YOUR TASK:
All of the data goes into your copy exactly as written. Images do not.

[DATASET ENTRIES Boundary: Start]

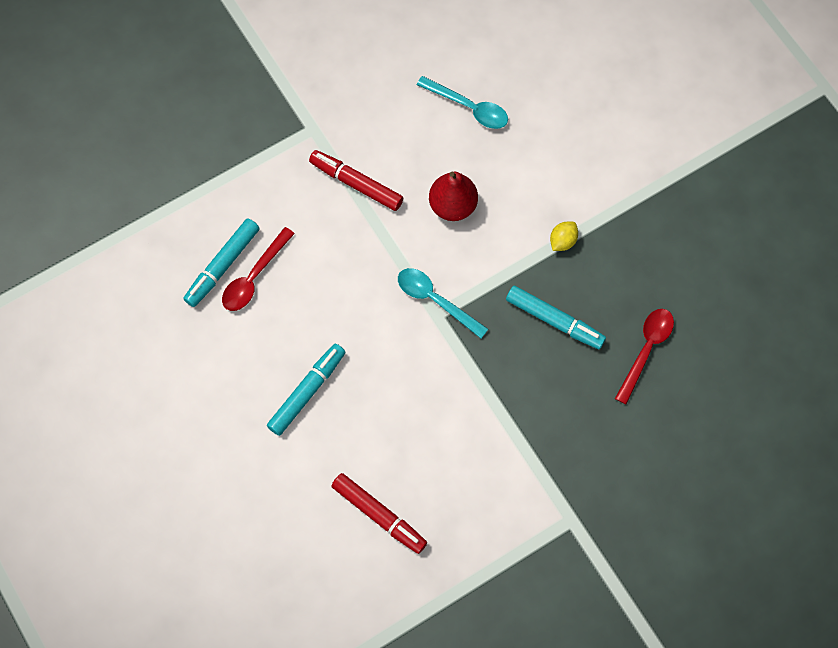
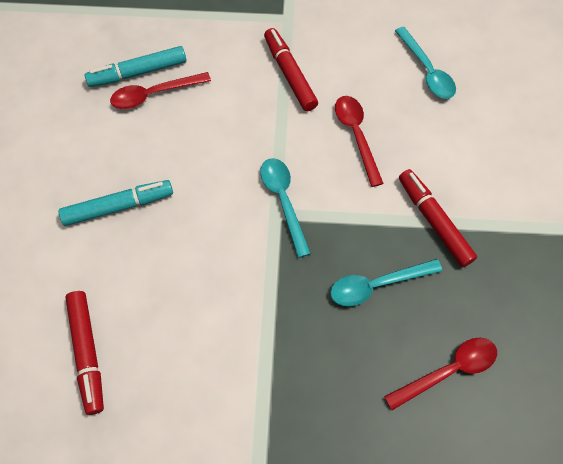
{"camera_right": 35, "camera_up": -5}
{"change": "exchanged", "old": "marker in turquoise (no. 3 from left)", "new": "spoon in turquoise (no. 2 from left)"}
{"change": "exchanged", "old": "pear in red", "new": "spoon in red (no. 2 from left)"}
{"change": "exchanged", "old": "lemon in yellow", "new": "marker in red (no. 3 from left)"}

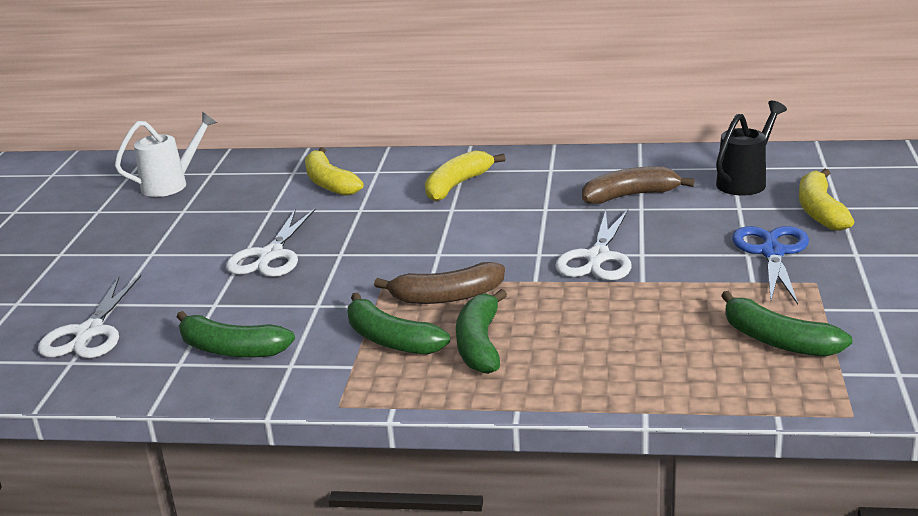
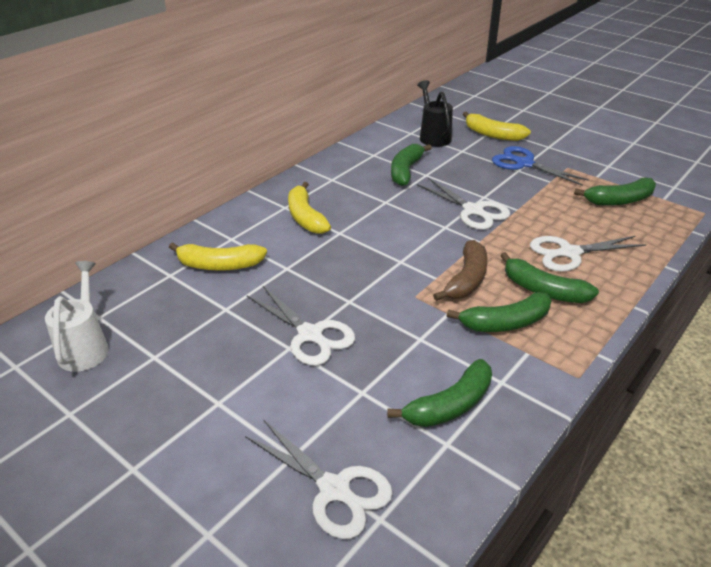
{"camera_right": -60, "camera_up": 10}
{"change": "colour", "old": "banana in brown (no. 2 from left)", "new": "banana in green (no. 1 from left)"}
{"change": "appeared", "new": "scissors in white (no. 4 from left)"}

[DATASET ENTRIES Boundary: End]

RESPONSE BELOW:
{"camera_right": 35, "camera_up": -5}
{"change": "exchanged", "old": "marker in turquoise (no. 3 from left)", "new": "spoon in turquoise (no. 2 from left)"}
{"change": "exchanged", "old": "pear in red", "new": "spoon in red (no. 2 from left)"}
{"change": "exchanged", "old": "lemon in yellow", "new": "marker in red (no. 3 from left)"}

{"camera_right": -60, "camera_up": 10}
{"change": "colour", "old": "banana in brown (no. 2 from left)", "new": "banana in green (no. 1 from left)"}
{"change": "appeared", "new": "scissors in white (no. 4 from left)"}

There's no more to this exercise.